Records to process:
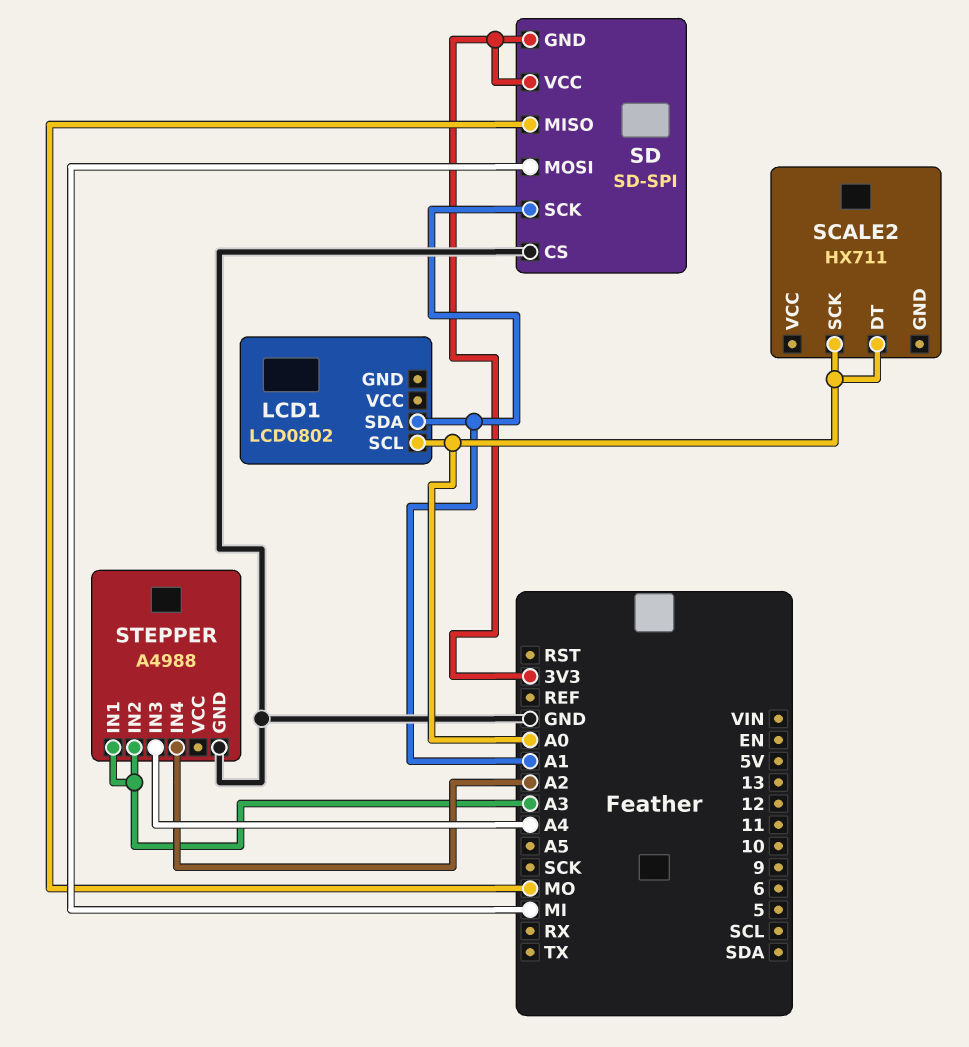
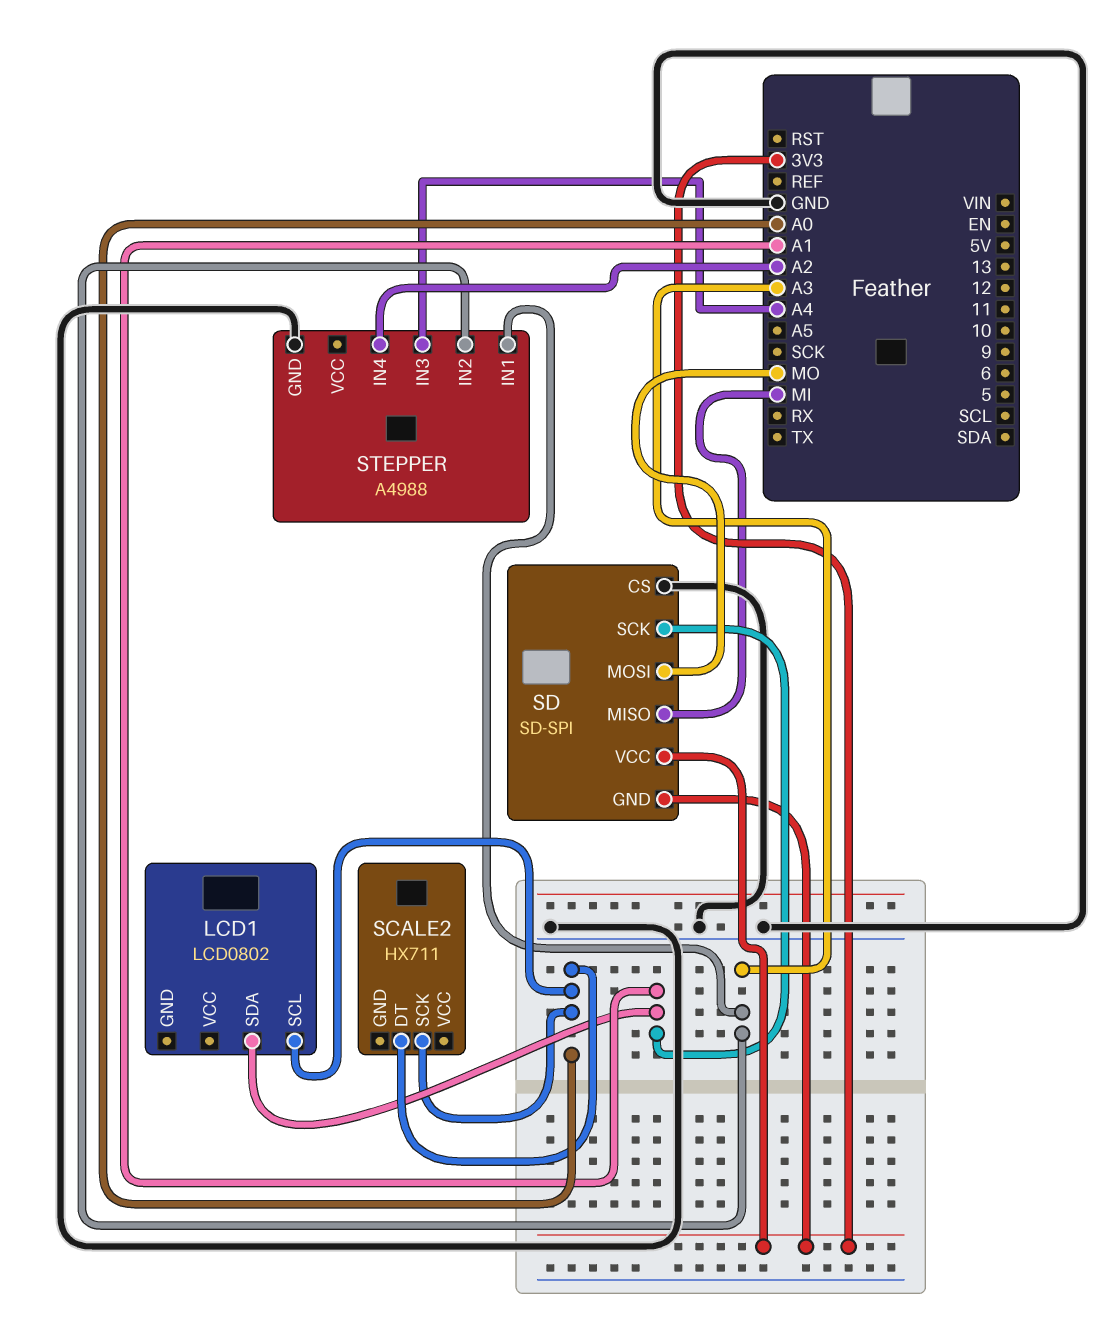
SD pin MISO: MO -> MI
SD pin MOSI: MI -> MO

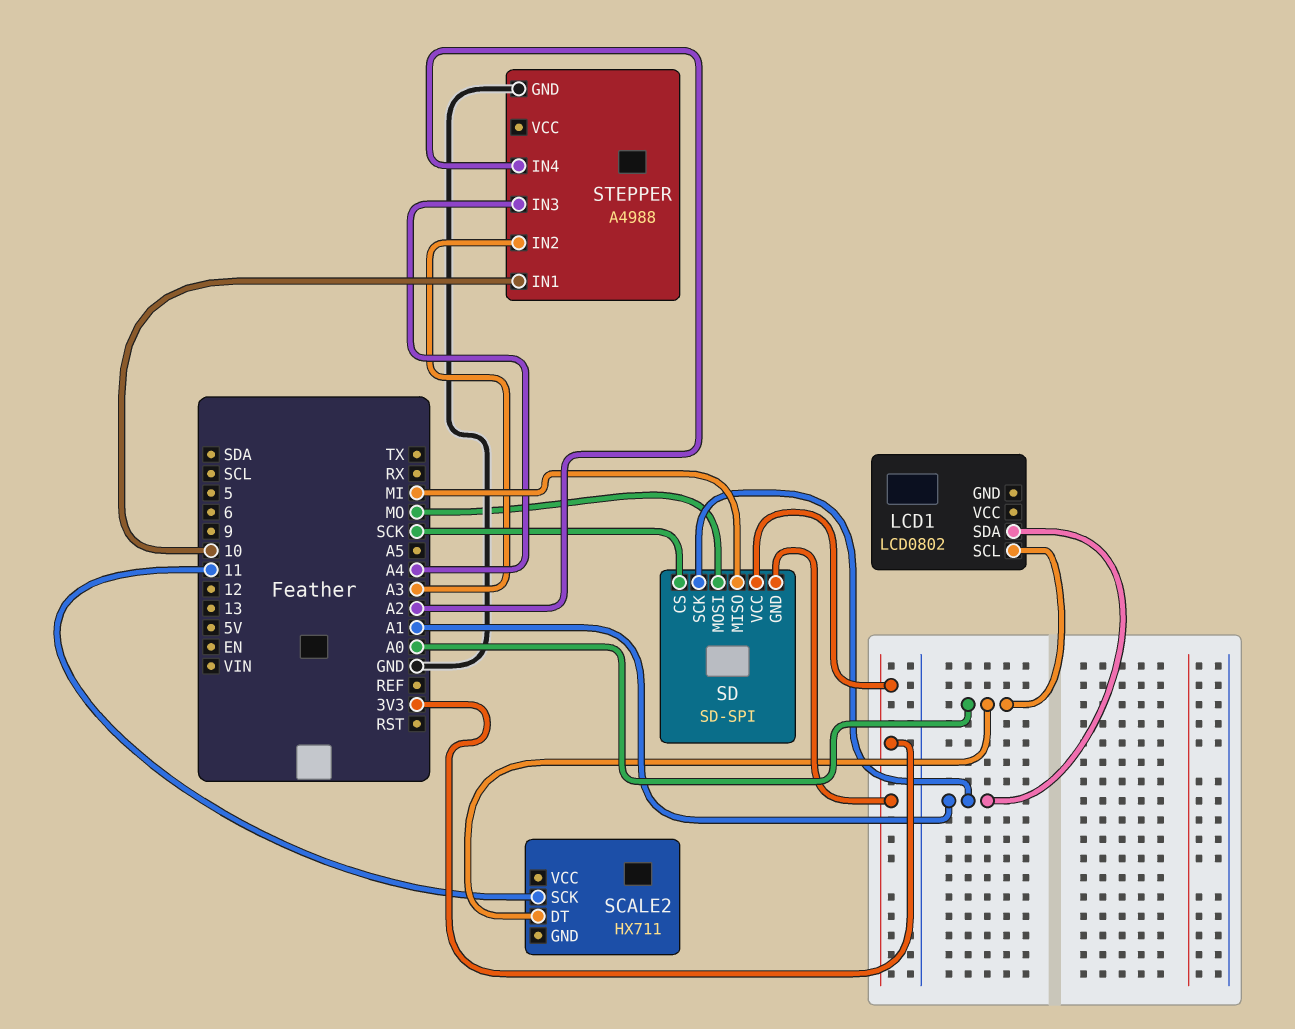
SCALE2 pin SCK: A0 -> 11
SD pin CS: GND -> SCK
STEPPER pin IN1: A3 -> 10

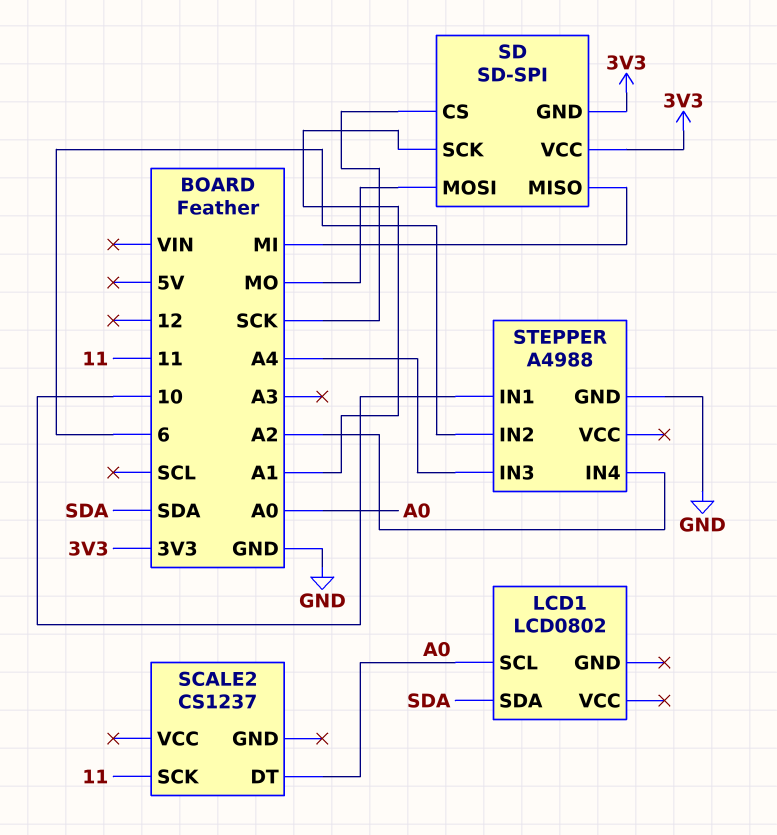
LCD1 pin SDA: A1 -> SDA
SCALE2: HX711 -> CS1237
STEPPER pin IN2: A3 -> 6

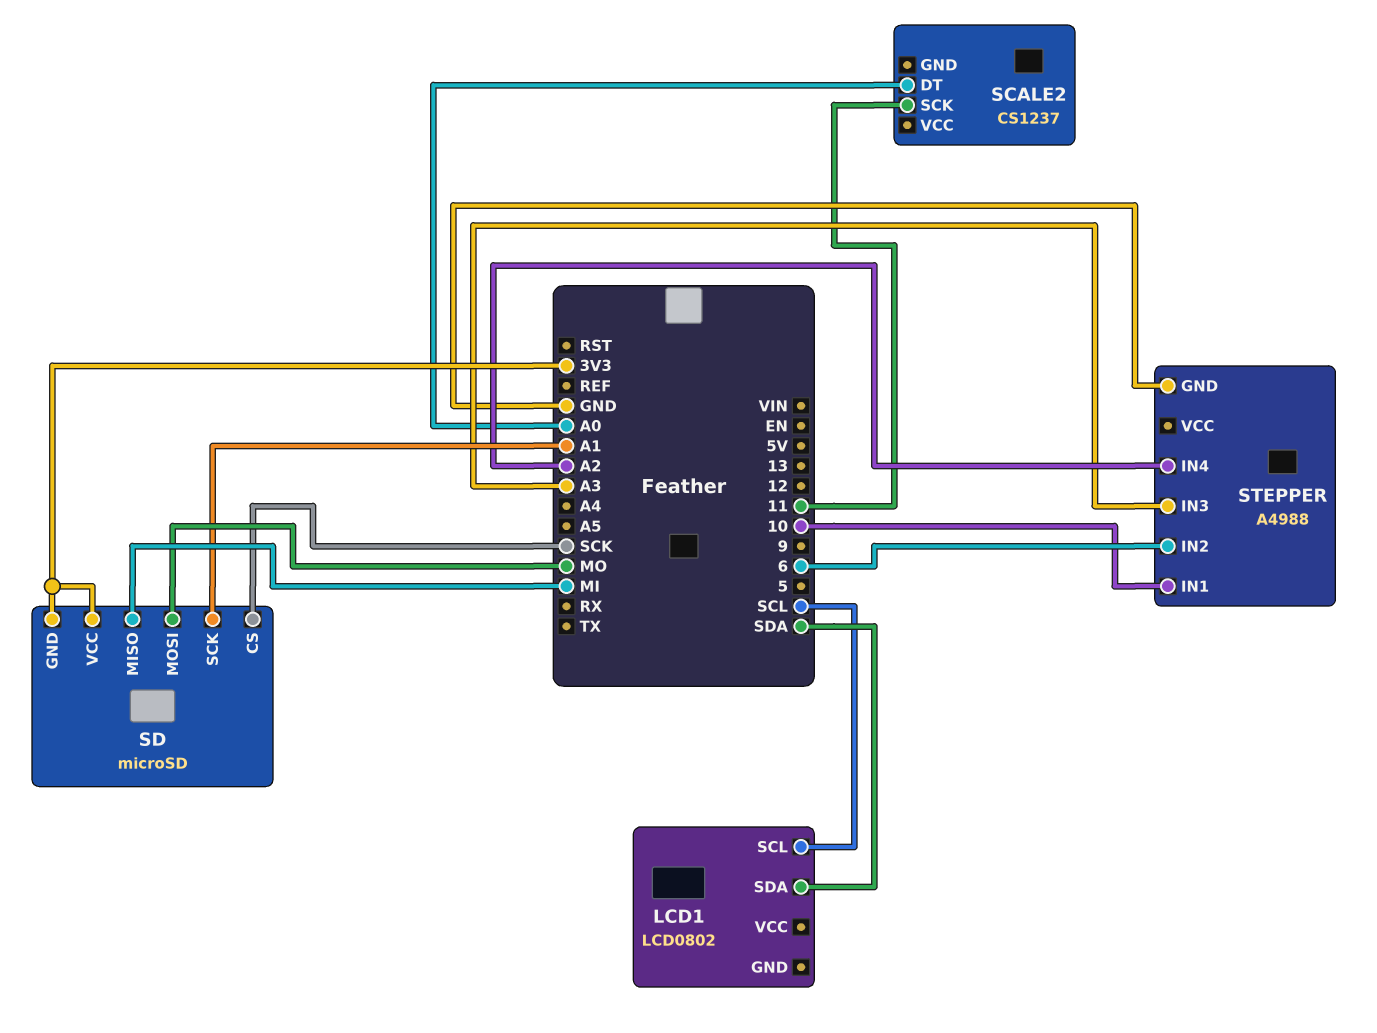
LCD1 pin SCL: A0 -> SCL
SD: SD-SPI -> microSD
STEPPER pin IN3: A4 -> A3

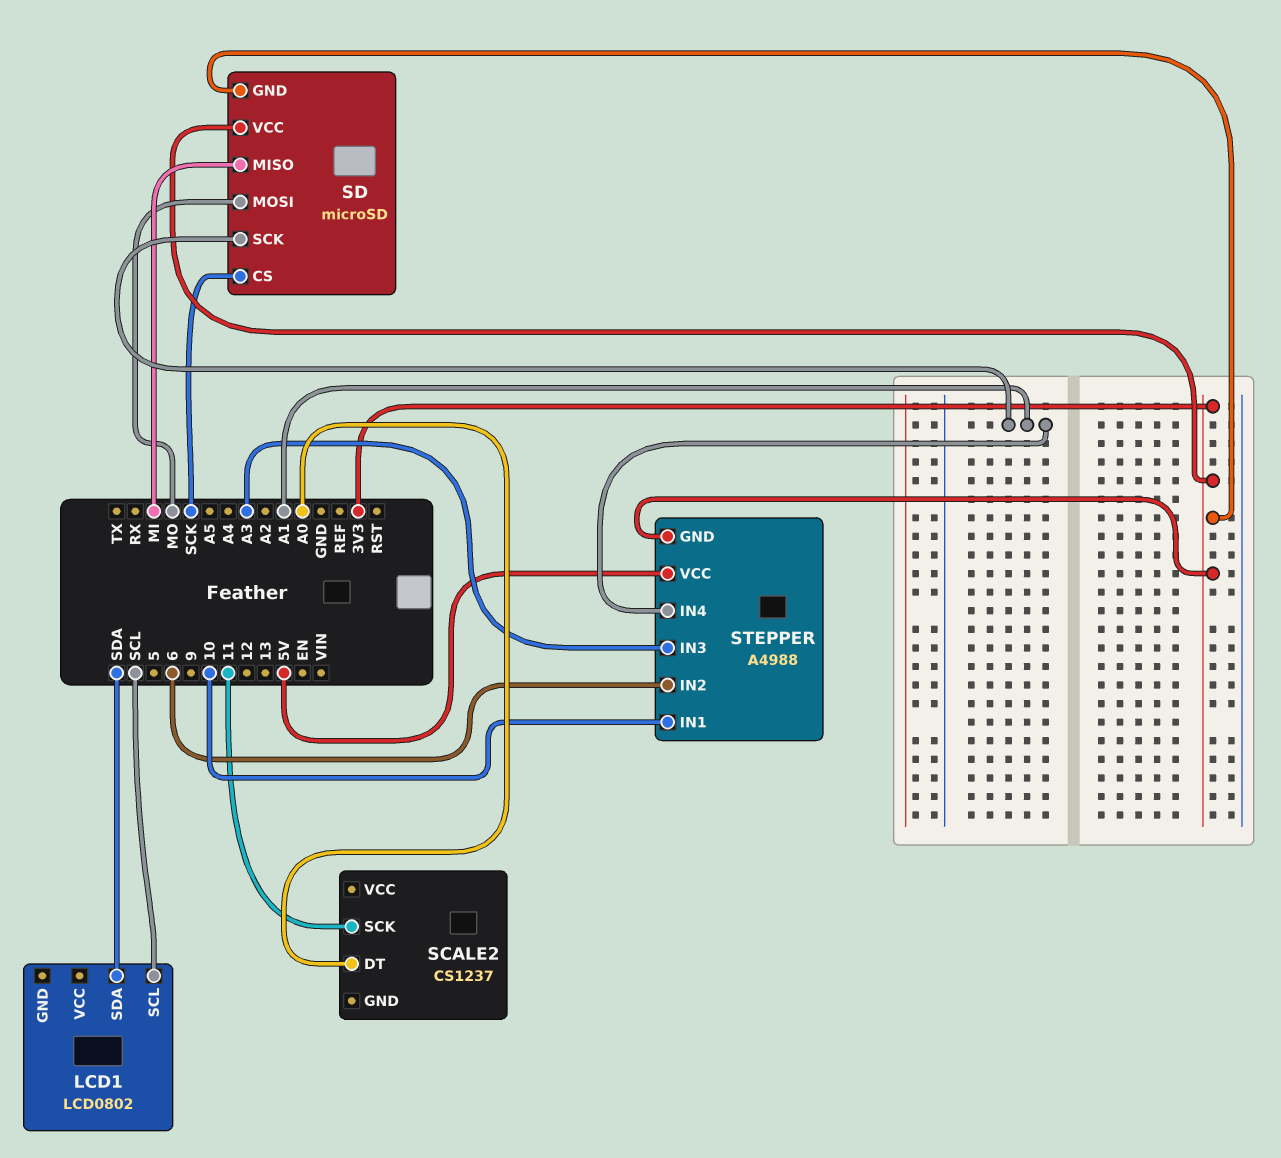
STEPPER pin GND: GND -> 3V3
STEPPER pin IN4: A2 -> A1
STEPPER pin VCC: none -> 5V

Exercise description: Whenever a line in the listing above includes the word "STEPPER", return that line.

Task response:
STEPPER pin IN1: A3 -> 10
STEPPER pin IN2: A3 -> 6
STEPPER pin IN3: A4 -> A3
STEPPER pin GND: GND -> 3V3
STEPPER pin IN4: A2 -> A1
STEPPER pin VCC: none -> 5V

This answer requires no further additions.